▶ RECORDED DATA
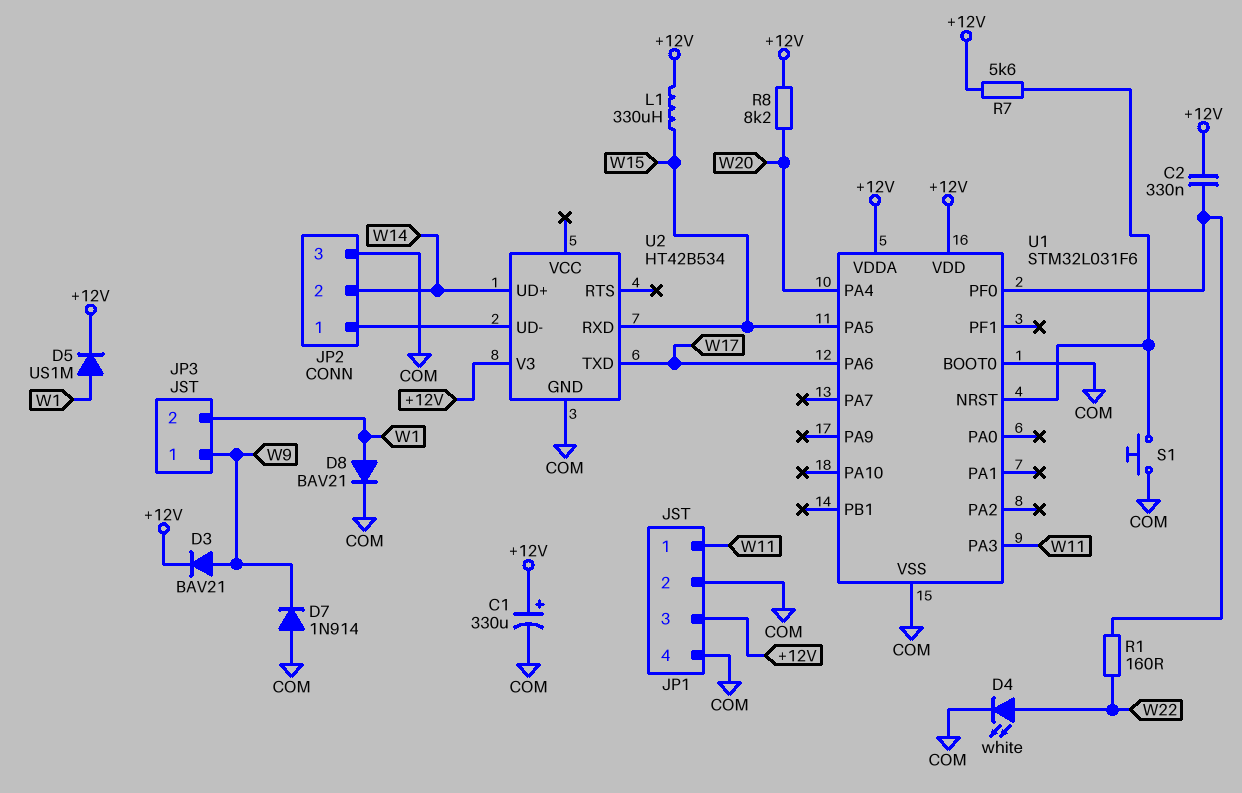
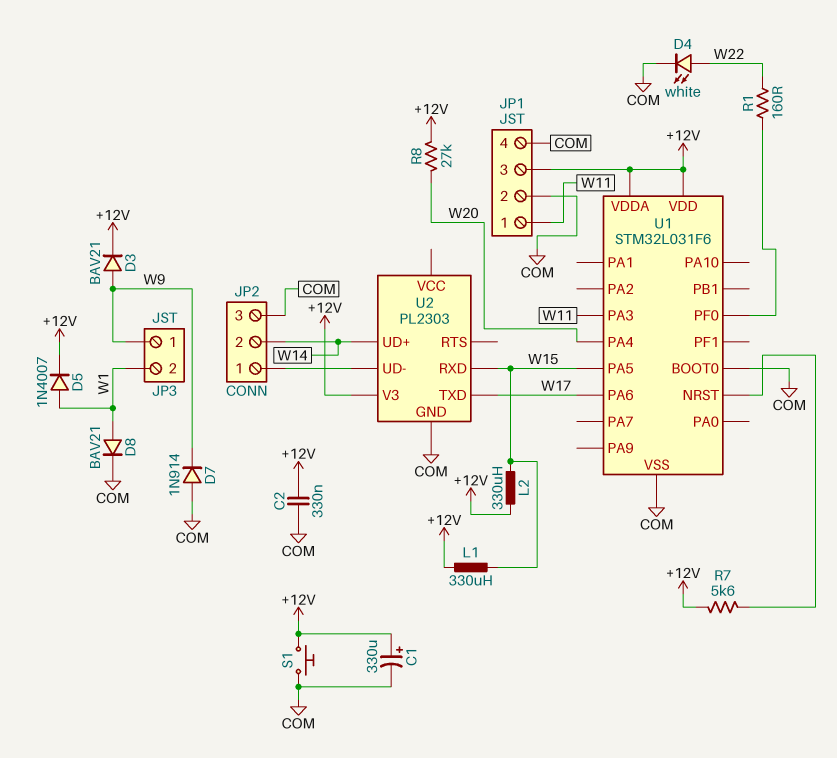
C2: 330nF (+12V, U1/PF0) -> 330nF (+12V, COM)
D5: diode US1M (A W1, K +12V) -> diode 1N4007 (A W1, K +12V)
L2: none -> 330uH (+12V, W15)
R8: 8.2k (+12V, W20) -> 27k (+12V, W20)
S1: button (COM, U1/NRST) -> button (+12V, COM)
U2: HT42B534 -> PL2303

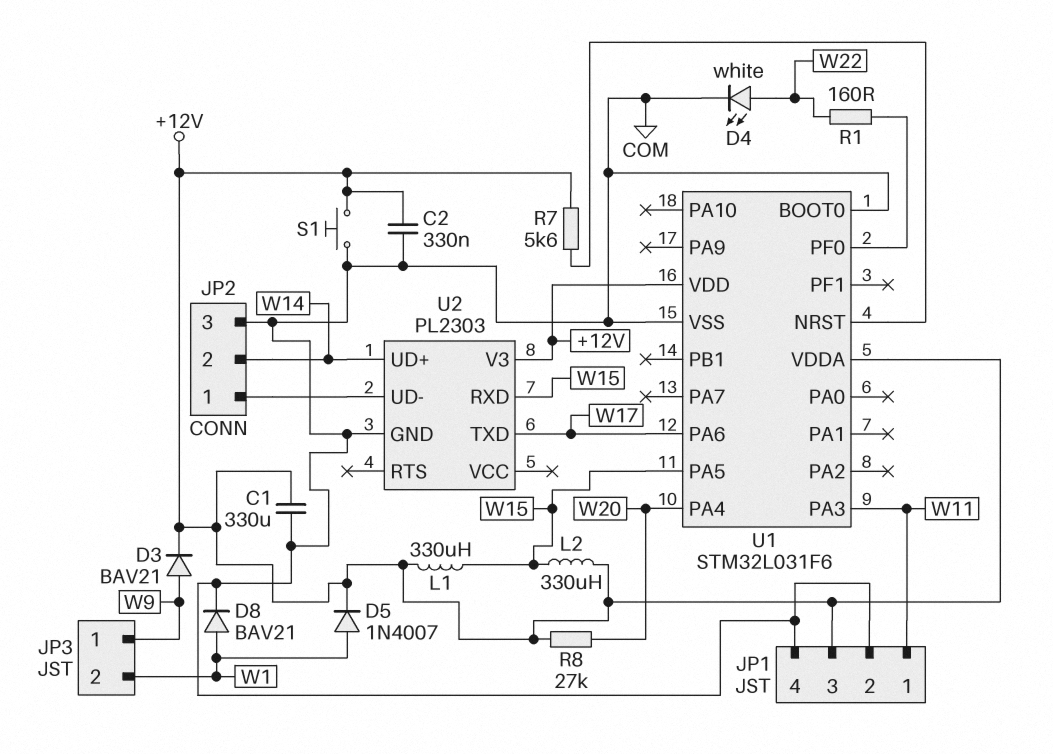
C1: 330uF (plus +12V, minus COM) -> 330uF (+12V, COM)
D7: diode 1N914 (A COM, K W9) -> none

▶ ACTIVITY
Could you print the whole listing again, exactly, leaving the pictures out?

▶ RESPONSE TO THIS EXERCISE
C2: 330nF (+12V, U1/PF0) -> 330nF (+12V, COM)
D5: diode US1M (A W1, K +12V) -> diode 1N4007 (A W1, K +12V)
L2: none -> 330uH (+12V, W15)
R8: 8.2k (+12V, W20) -> 27k (+12V, W20)
S1: button (COM, U1/NRST) -> button (+12V, COM)
U2: HT42B534 -> PL2303

C1: 330uF (plus +12V, minus COM) -> 330uF (+12V, COM)
D7: diode 1N914 (A COM, K W9) -> none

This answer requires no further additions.